What is needed:
Locate and copy each line in the data that contains the word "purple".

Supplied records:
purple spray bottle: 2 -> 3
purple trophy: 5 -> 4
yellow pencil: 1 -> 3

--

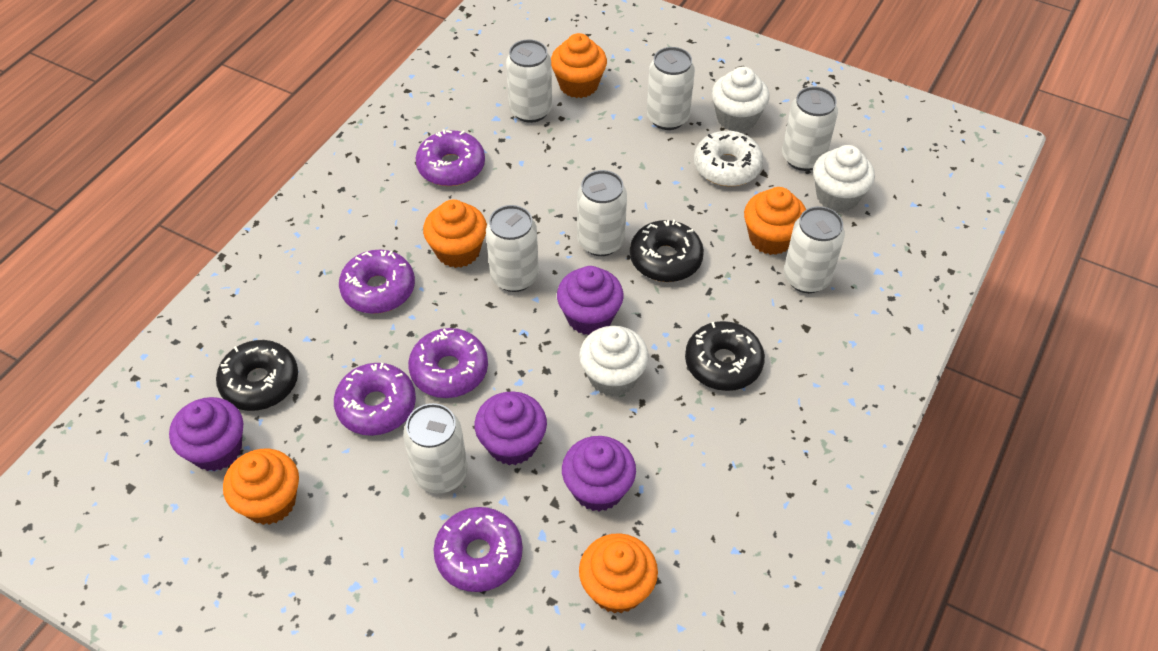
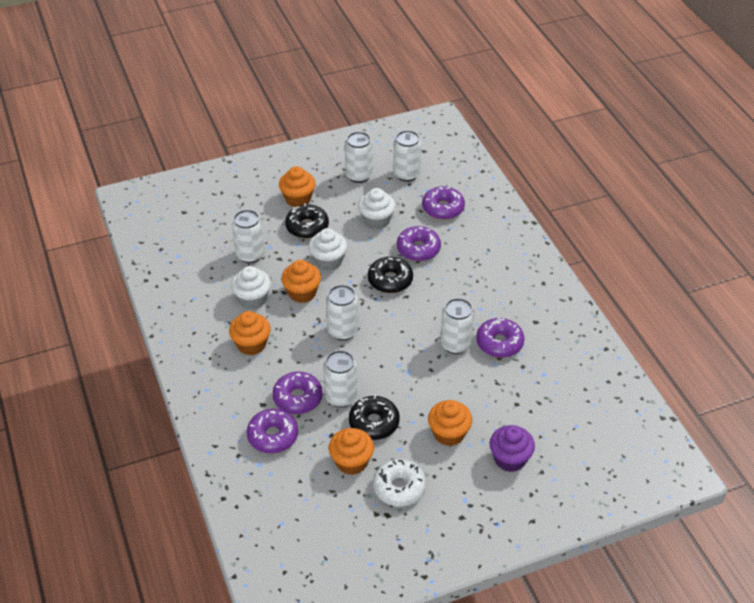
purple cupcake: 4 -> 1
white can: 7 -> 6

---

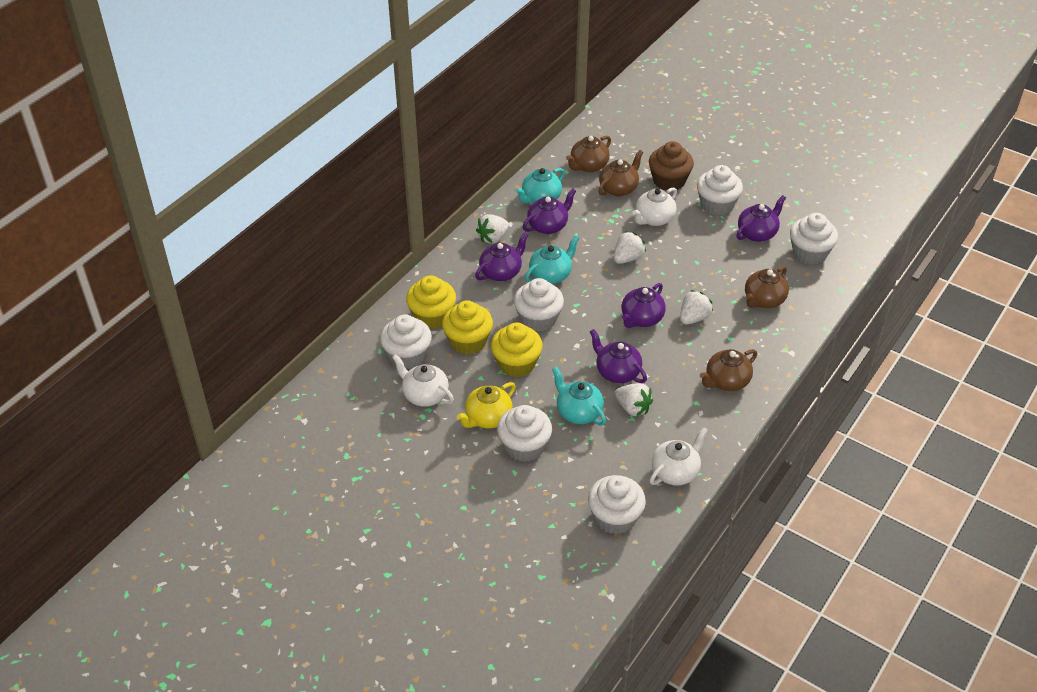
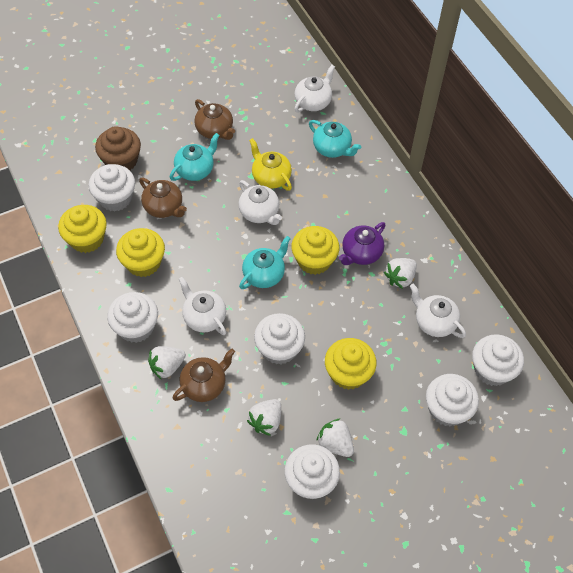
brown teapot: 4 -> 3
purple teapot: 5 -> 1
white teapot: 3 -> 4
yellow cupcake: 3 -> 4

Answer for the task:
purple spray bottle: 2 -> 3
purple trophy: 5 -> 4
purple cupcake: 4 -> 1
purple teapot: 5 -> 1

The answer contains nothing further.